[EXERCISE DETAILS] Pictures do not belong in the copy; quote every entry below exactly.

[RECORDED INFORMATION]
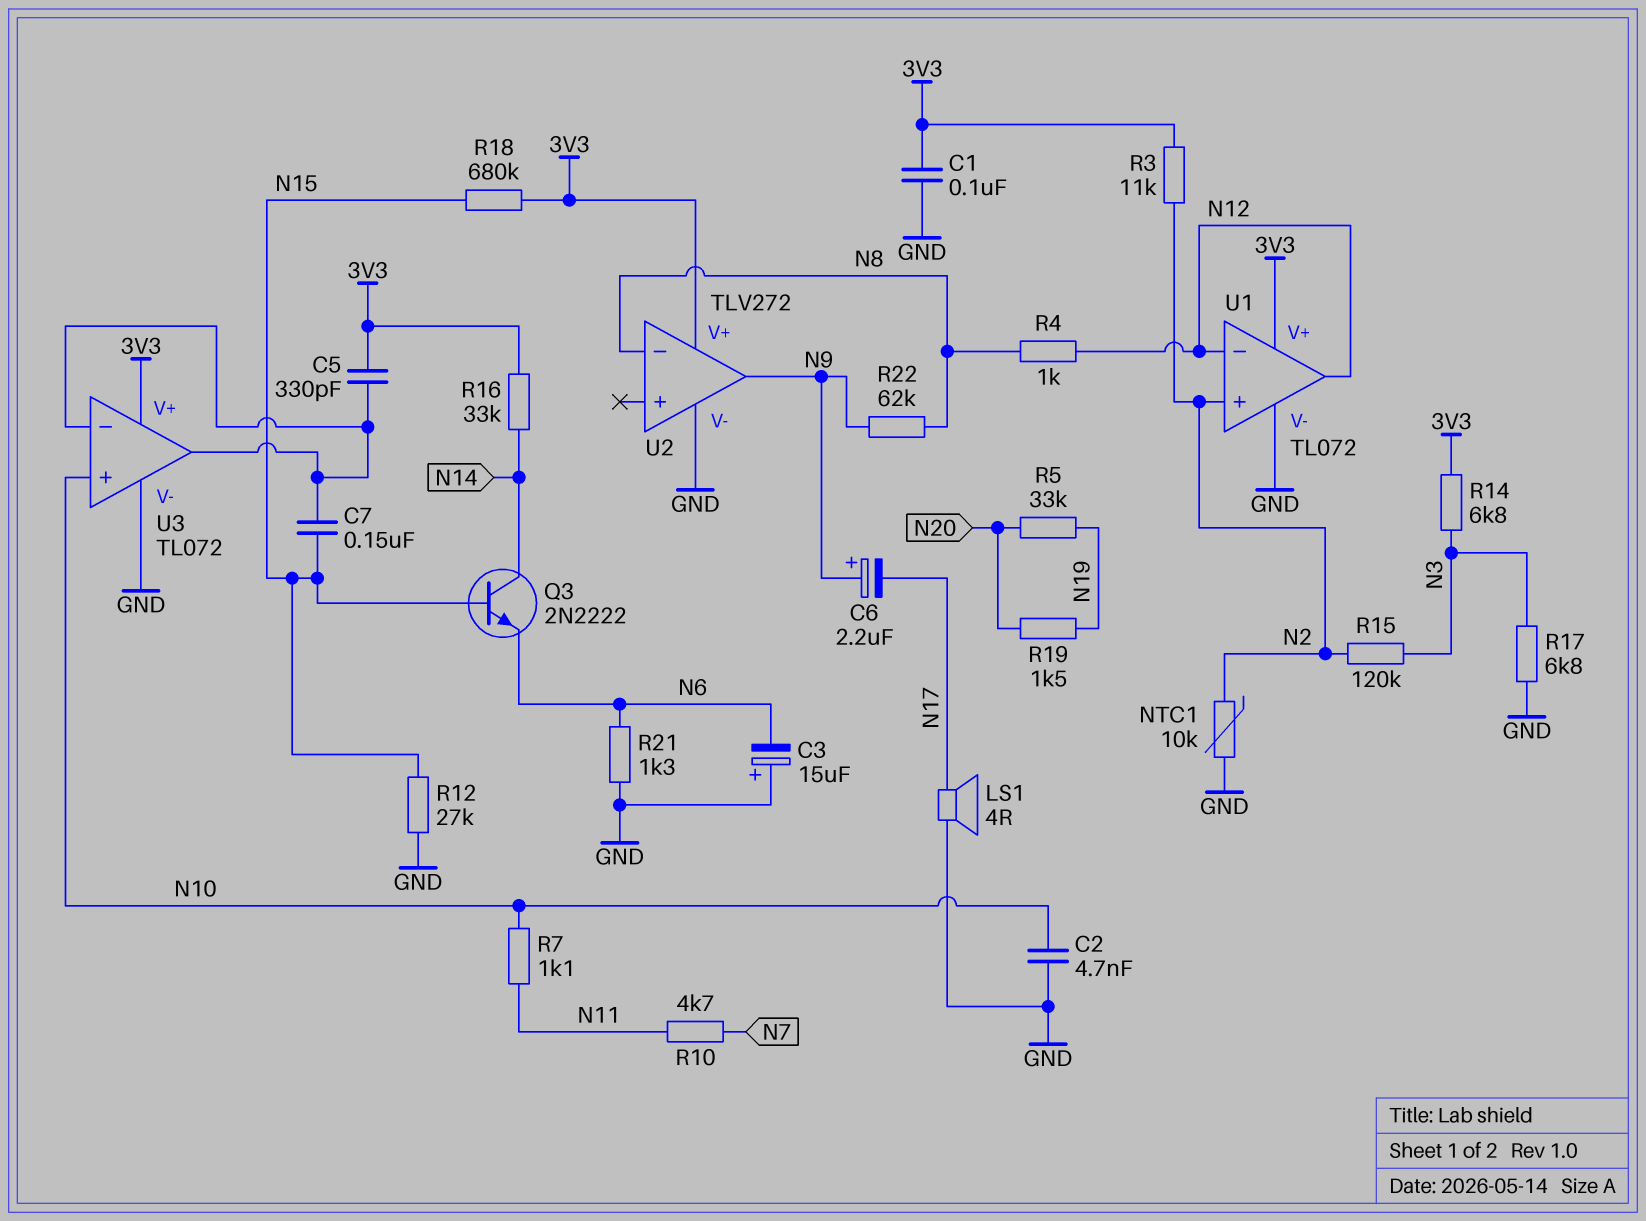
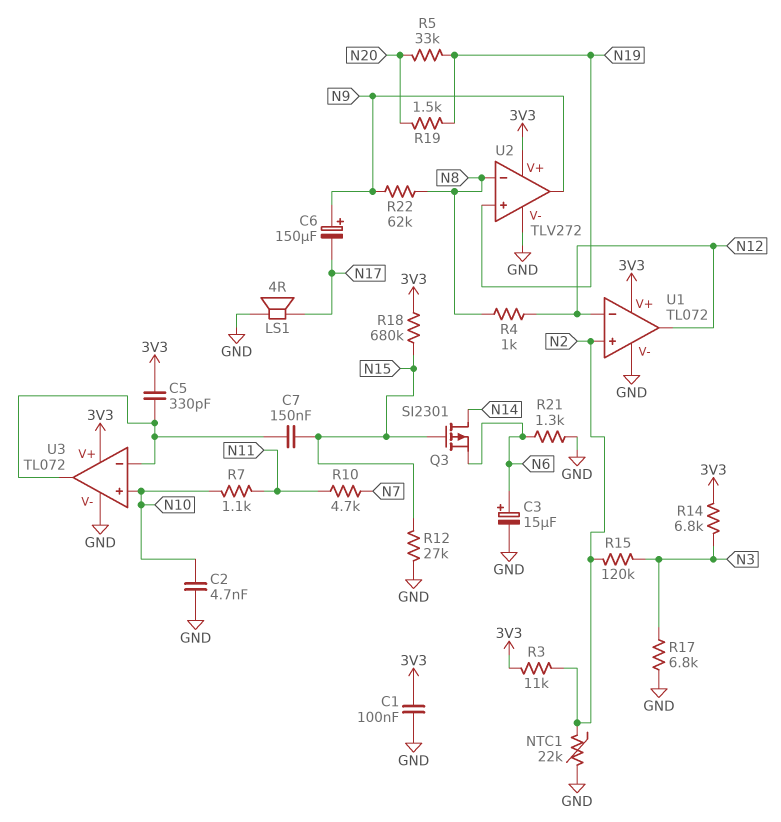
C3: 15uF (plus GND, minus N6) -> 15uF (plus N6, minus GND)
C6: 2.2uF (plus N9, minus N17) -> 150uF (plus N9, minus N17)
NTC1: 10k (GND, N2) -> 22k (GND, N2)
Q3: NPN 2N2222 (B N15, C N14, E N6) -> PMOS SI2301 (G N15, D N14, S N6)
R16: 33k (3V3, N14) -> none
U2 pin in+: none -> N19

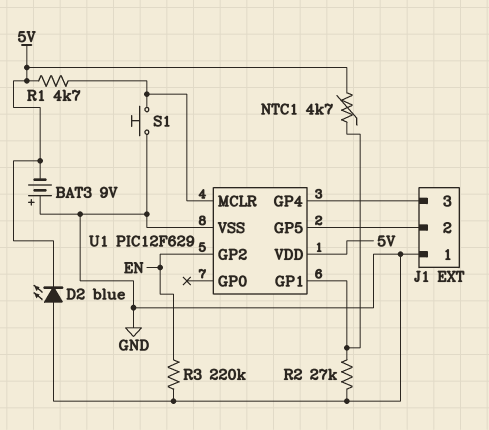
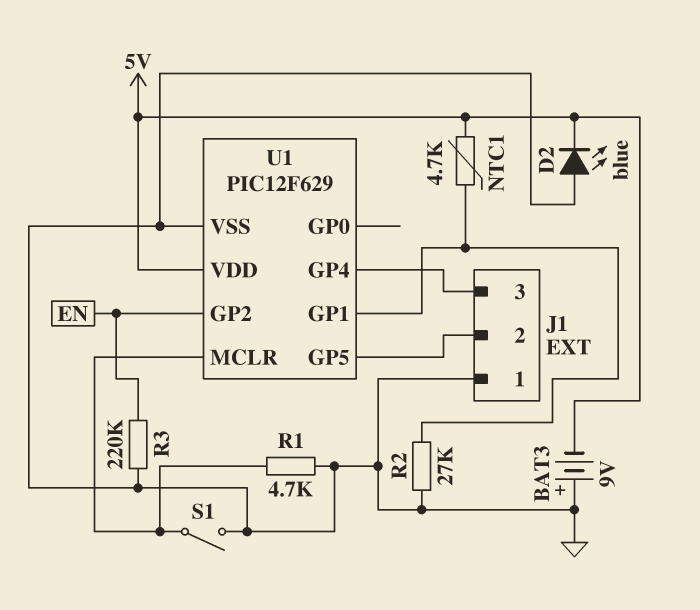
R1: 4.7k (5V, U1/MCLR) -> 4.7k (GND, U1/MCLR)
S1: button (GND, U1/MCLR) -> switch (GND, U1/MCLR)

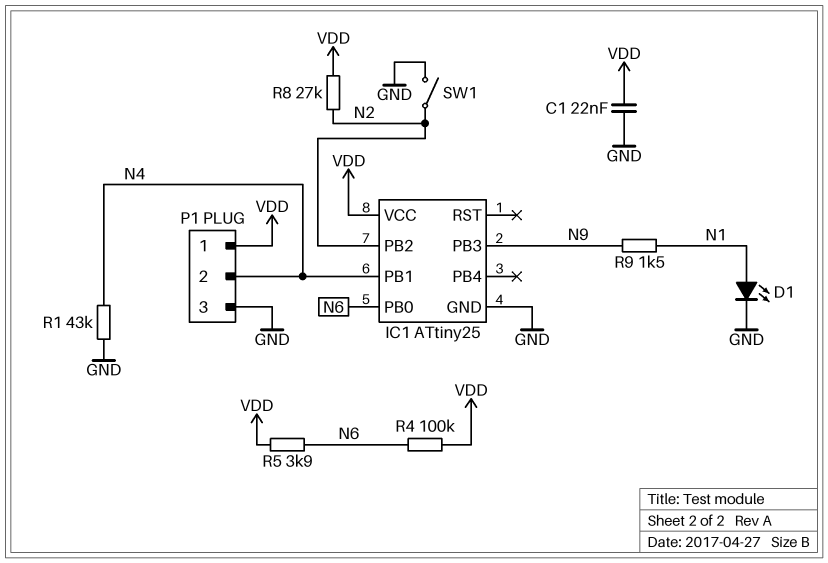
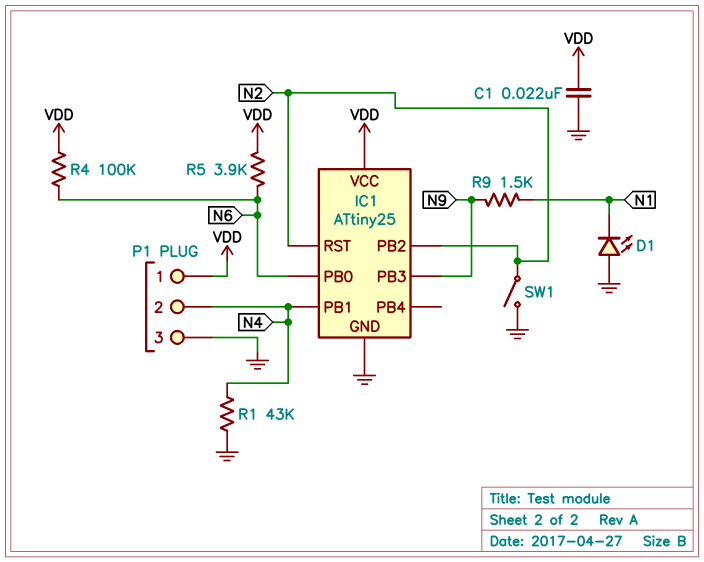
D1: LED (A N1, K GND) -> LED (A GND, K N1)
IC1 pin RST: none -> N2
R8: 27k (N2, VDD) -> none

[TASK ANSWER]
C3: 15uF (plus GND, minus N6) -> 15uF (plus N6, minus GND)
C6: 2.2uF (plus N9, minus N17) -> 150uF (plus N9, minus N17)
NTC1: 10k (GND, N2) -> 22k (GND, N2)
Q3: NPN 2N2222 (B N15, C N14, E N6) -> PMOS SI2301 (G N15, D N14, S N6)
R16: 33k (3V3, N14) -> none
U2 pin in+: none -> N19

R1: 4.7k (5V, U1/MCLR) -> 4.7k (GND, U1/MCLR)
S1: button (GND, U1/MCLR) -> switch (GND, U1/MCLR)

D1: LED (A N1, K GND) -> LED (A GND, K N1)
IC1 pin RST: none -> N2
R8: 27k (N2, VDD) -> none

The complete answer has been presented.